[Scene images with change listings]
- - - -
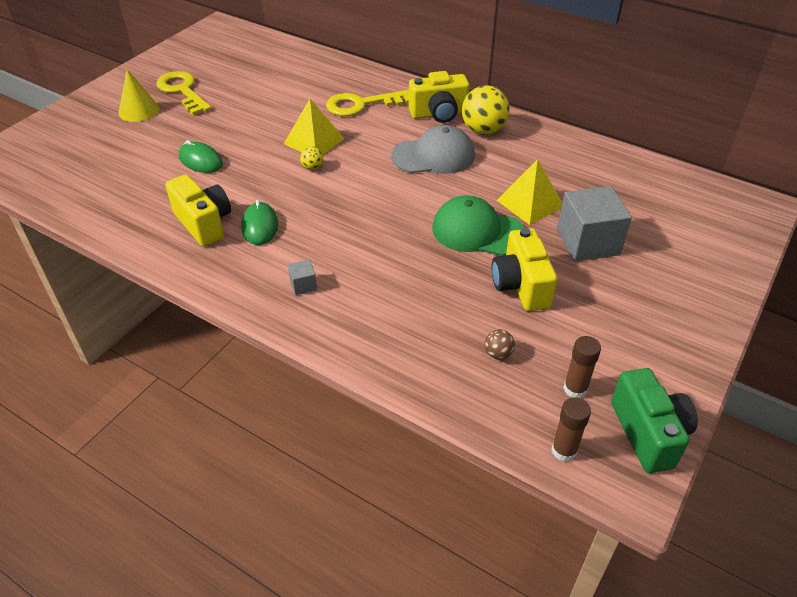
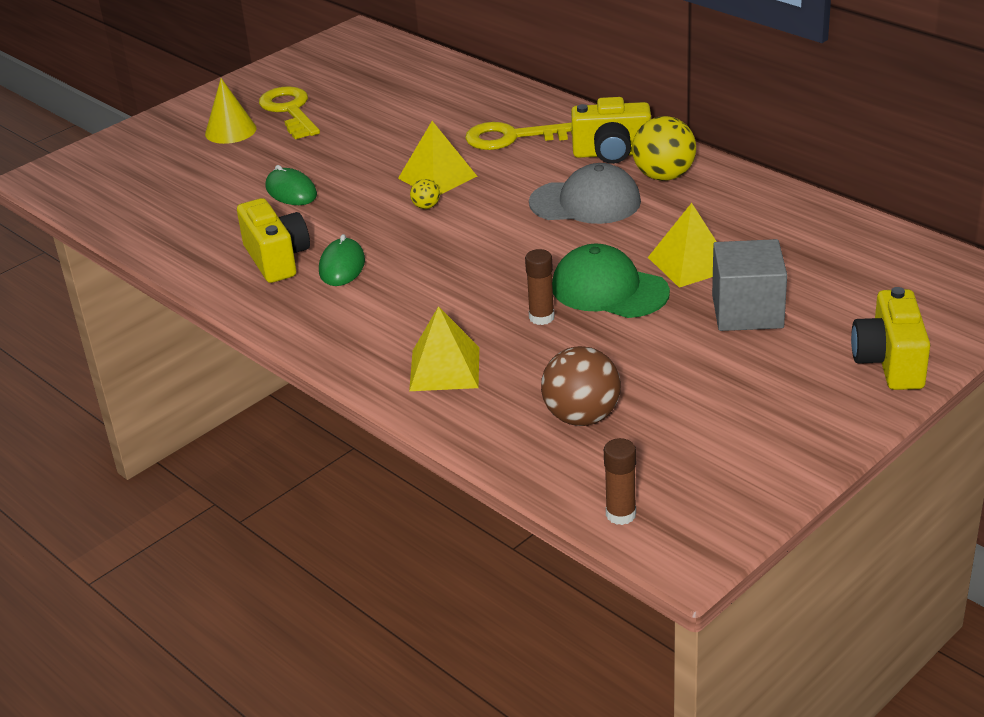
camera: 15 degrees right, 10 degrees down
grey cube [288,260,317,295] -> none
brown ball [484,329,515,360] -> brown ball [541,346,621,426], size x2.15
yellow camera [492,228,557,311] -> yellow camera moved to [851,287,930,390]
brown glue stick [563,336,601,398] -> brown glue stick moved to [525,249,555,325]
green camera [611,368,698,473] -> none
none -> yellow pyramid [409,306,479,391]

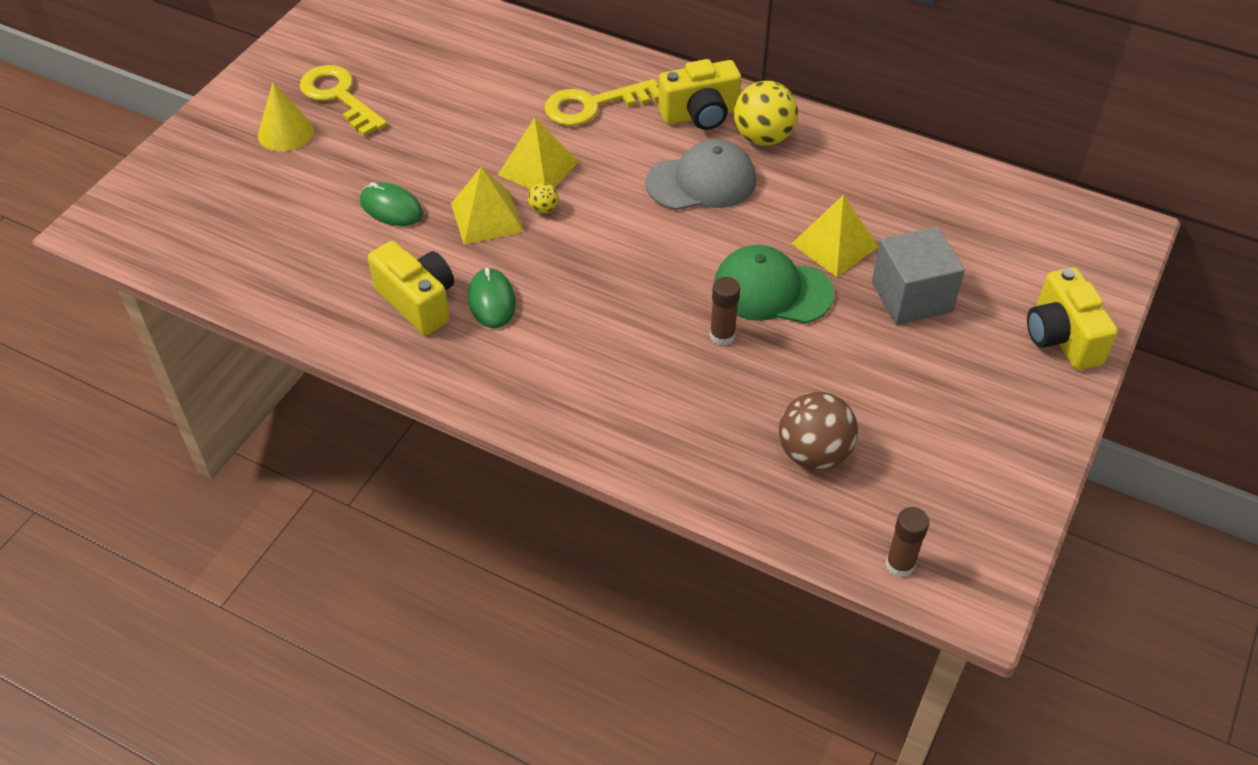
camera: 20 degrees left, 15 degrees up
yellow pyramid [409,306,479,391] -> yellow pyramid moved to [451,167,524,245]

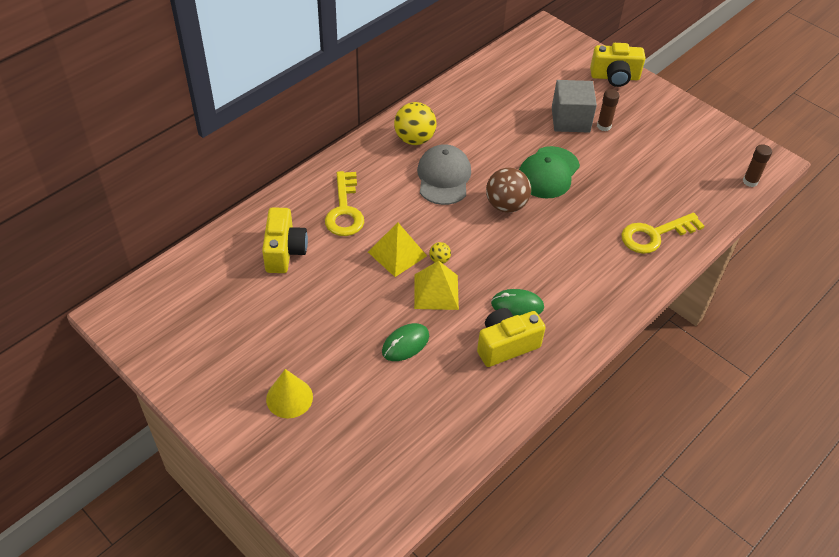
camera: 75 degrees left, 0 degrees up
yellow key [300,65,387,136] -> yellow key moved to [621,213,704,254]
yellow camera [658,59,741,130] -> yellow camera moved to [262,207,308,273]
brown glue stick [710,277,740,346] -> brown glue stick moved to [597,89,620,131]
brown ball [779,392,858,470] -> brown ball moved to [486,168,531,213]
yellow pyramid [791,195,878,277] -> none

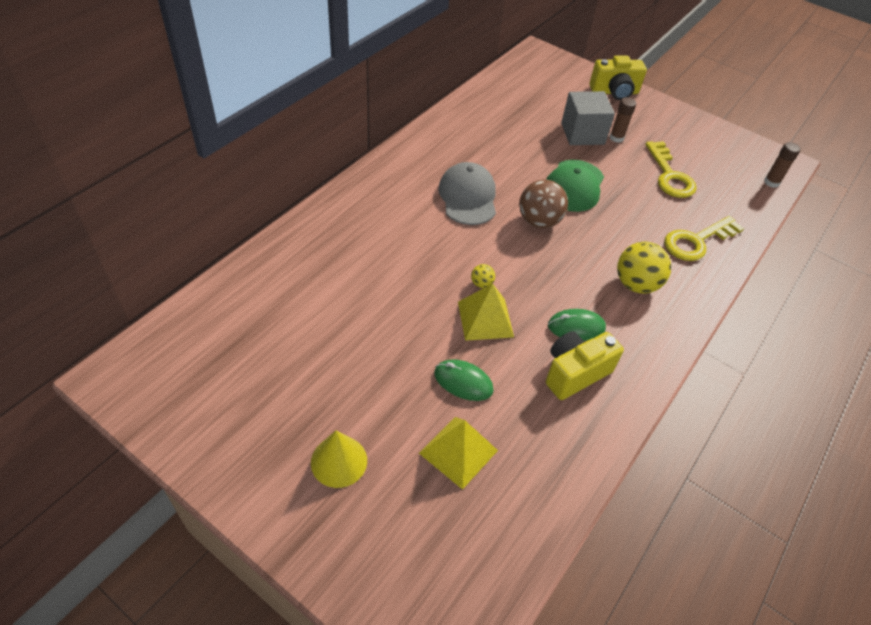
camera: 10 degrees left, 0 degrees up
yellow camera [262,207,308,273] -> none
yellow key [325,171,364,236] -> yellow key moved to [645,141,697,198]
yellow pyramid [368,222,427,277] -> yellow pyramid moved to [419,417,498,490]
green mouse [382,323,429,361] -> green mouse turned 75 degrees clockwise [434,359,494,401]
yellow ball [394,102,436,145] -> yellow ball moved to [617,242,671,294]

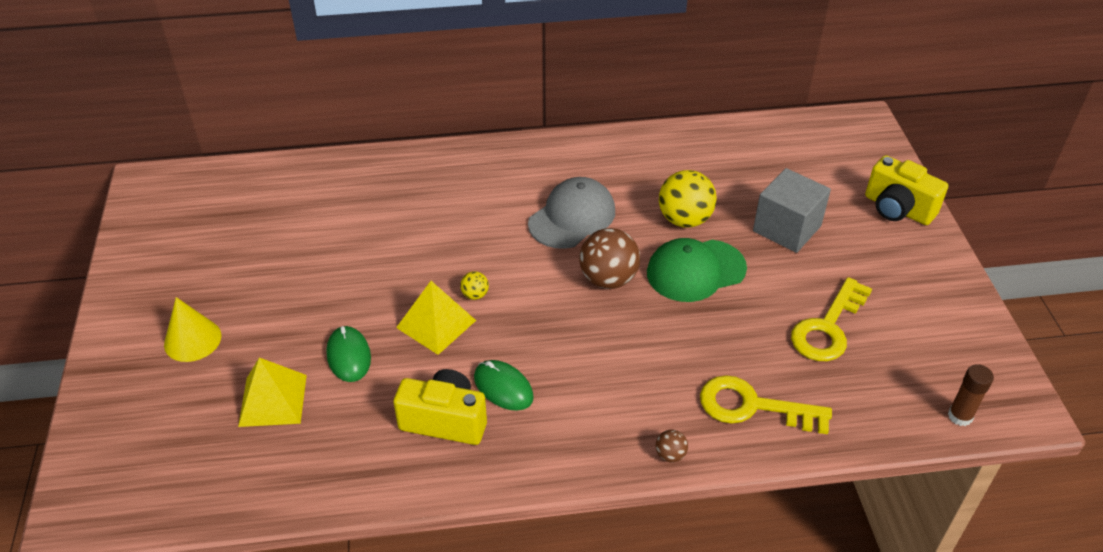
camera: 50 degrees right, 5 degrees down
brown glue stick [609,97,636,143] -> none
yellow ball [617,242,671,294] -> yellow ball moved to [659,170,717,228]
none -> brown ball [656,430,688,462]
- - - -
Activity » Your task is to set down every entry exactly, leaving out any picture it contains.

Answer to this task »
camera: 15 degrees right, 10 degrees down
grey cube [288,260,317,295] -> none
brown ball [484,329,515,360] -> brown ball [541,346,621,426], size x2.15
yellow camera [492,228,557,311] -> yellow camera moved to [851,287,930,390]
brown glue stick [563,336,601,398] -> brown glue stick moved to [525,249,555,325]
green camera [611,368,698,473] -> none
none -> yellow pyramid [409,306,479,391]

camera: 20 degrees left, 15 degrees up
yellow pyramid [409,306,479,391] -> yellow pyramid moved to [451,167,524,245]

camera: 75 degrees left, 0 degrees up
yellow key [300,65,387,136] -> yellow key moved to [621,213,704,254]
yellow camera [658,59,741,130] -> yellow camera moved to [262,207,308,273]
brown glue stick [710,277,740,346] -> brown glue stick moved to [597,89,620,131]
brown ball [779,392,858,470] -> brown ball moved to [486,168,531,213]
yellow pyramid [791,195,878,277] -> none

camera: 10 degrees left, 0 degrees up
yellow camera [262,207,308,273] -> none
yellow key [325,171,364,236] -> yellow key moved to [645,141,697,198]
yellow pyramid [368,222,427,277] -> yellow pyramid moved to [419,417,498,490]
green mouse [382,323,429,361] -> green mouse turned 75 degrees clockwise [434,359,494,401]
yellow ball [394,102,436,145] -> yellow ball moved to [617,242,671,294]

camera: 50 degrees right, 5 degrees down
brown glue stick [609,97,636,143] -> none
yellow ball [617,242,671,294] -> yellow ball moved to [659,170,717,228]
none -> brown ball [656,430,688,462]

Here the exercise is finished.